Requirement: Using the data beneath, show every line that includes the word "turquoise".

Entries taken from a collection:

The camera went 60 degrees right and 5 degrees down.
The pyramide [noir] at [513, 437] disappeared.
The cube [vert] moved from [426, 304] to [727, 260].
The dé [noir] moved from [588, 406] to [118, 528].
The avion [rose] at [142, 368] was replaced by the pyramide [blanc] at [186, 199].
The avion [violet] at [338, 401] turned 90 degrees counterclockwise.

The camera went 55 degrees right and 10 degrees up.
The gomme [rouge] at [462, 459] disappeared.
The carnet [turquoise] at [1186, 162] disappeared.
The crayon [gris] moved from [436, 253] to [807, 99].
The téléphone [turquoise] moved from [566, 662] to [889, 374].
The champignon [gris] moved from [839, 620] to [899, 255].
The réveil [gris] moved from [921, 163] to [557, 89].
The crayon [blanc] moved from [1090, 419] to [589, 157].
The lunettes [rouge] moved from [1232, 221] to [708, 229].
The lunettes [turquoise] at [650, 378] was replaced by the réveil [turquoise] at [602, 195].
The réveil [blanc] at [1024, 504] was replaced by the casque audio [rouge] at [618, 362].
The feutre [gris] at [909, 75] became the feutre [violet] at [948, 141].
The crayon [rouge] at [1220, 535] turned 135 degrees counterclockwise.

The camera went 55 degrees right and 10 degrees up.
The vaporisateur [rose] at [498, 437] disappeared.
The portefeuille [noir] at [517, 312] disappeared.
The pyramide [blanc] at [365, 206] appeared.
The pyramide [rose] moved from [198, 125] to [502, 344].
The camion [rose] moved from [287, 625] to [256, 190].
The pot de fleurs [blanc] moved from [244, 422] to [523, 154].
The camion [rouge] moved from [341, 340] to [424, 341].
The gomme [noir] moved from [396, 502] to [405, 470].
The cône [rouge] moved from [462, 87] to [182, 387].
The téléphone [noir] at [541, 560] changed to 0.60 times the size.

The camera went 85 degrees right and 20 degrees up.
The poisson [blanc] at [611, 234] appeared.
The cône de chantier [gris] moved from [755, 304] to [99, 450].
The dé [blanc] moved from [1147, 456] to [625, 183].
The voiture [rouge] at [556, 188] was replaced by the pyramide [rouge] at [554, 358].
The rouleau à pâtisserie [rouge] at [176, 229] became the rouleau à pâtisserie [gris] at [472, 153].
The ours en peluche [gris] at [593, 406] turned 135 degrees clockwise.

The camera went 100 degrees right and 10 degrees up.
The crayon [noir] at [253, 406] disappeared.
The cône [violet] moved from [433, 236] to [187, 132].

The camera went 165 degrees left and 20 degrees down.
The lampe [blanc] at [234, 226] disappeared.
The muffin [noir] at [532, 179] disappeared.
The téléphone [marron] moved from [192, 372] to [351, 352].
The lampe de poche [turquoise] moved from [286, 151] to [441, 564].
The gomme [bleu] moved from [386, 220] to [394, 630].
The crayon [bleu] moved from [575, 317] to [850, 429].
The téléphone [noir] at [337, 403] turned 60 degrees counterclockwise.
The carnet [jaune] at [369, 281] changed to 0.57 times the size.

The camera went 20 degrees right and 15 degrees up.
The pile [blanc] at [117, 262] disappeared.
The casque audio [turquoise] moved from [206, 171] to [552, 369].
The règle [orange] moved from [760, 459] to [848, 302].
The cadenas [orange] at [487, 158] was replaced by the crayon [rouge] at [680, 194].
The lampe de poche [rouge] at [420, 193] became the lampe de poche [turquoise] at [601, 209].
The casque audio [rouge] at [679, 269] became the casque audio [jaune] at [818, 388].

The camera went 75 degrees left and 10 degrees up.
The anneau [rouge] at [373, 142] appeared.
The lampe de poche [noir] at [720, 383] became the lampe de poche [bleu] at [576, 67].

Your solution:
The carnet [turquoise] at [1186, 162] disappeared.
The téléphone [turquoise] moved from [566, 662] to [889, 374].
The lunettes [turquoise] at [650, 378] was replaced by the réveil [turquoise] at [602, 195].
The lampe de poche [turquoise] moved from [286, 151] to [441, 564].
The casque audio [turquoise] moved from [206, 171] to [552, 369].
The lampe de poche [rouge] at [420, 193] became the lampe de poche [turquoise] at [601, 209].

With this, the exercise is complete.